→ What is needed:
Report all lines of the data below that hold the word "green".

[[ Raw data open ]]

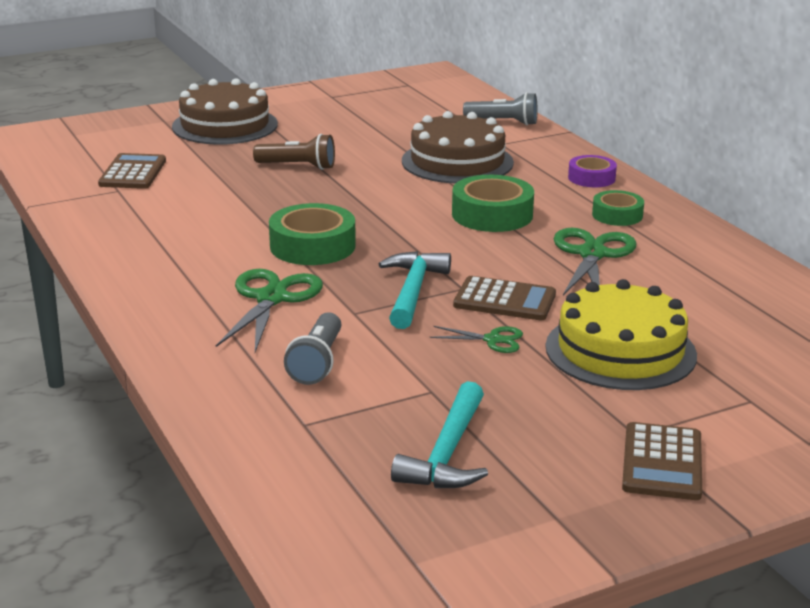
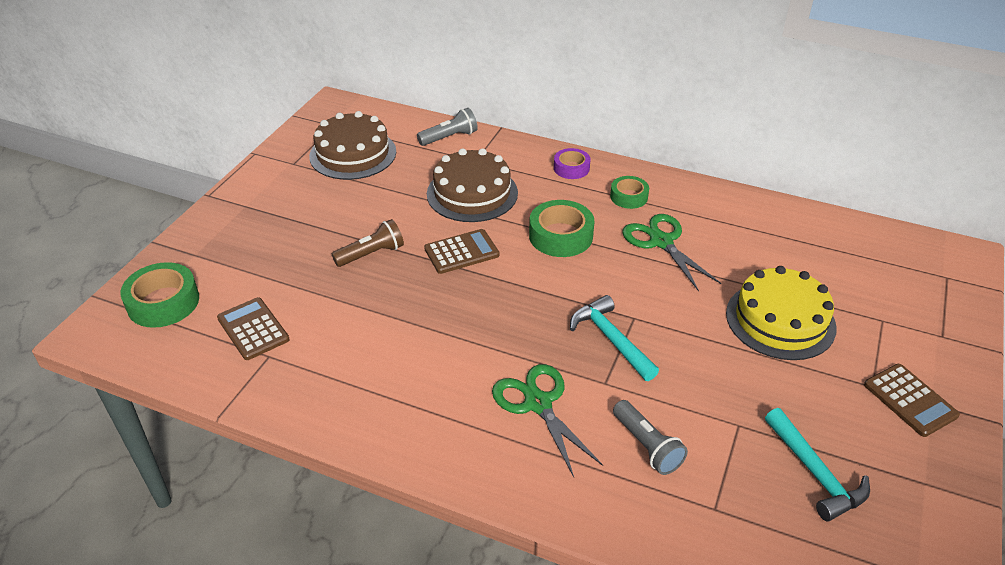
camera: 40 degrees left, 15 degrees up
brown cake [172,78,278,145] -> brown cake moved to [309,111,396,180]
green tape [269,203,356,265] -> green tape moved to [120,262,199,328]
green scissors [430,326,523,353] -> none
brown calculator [453,276,556,320] -> brown calculator moved to [424,229,499,274]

[[ Raw data closed ]]

→ Written answer:
green tape [269,203,356,265] -> green tape moved to [120,262,199,328]
green scissors [430,326,523,353] -> none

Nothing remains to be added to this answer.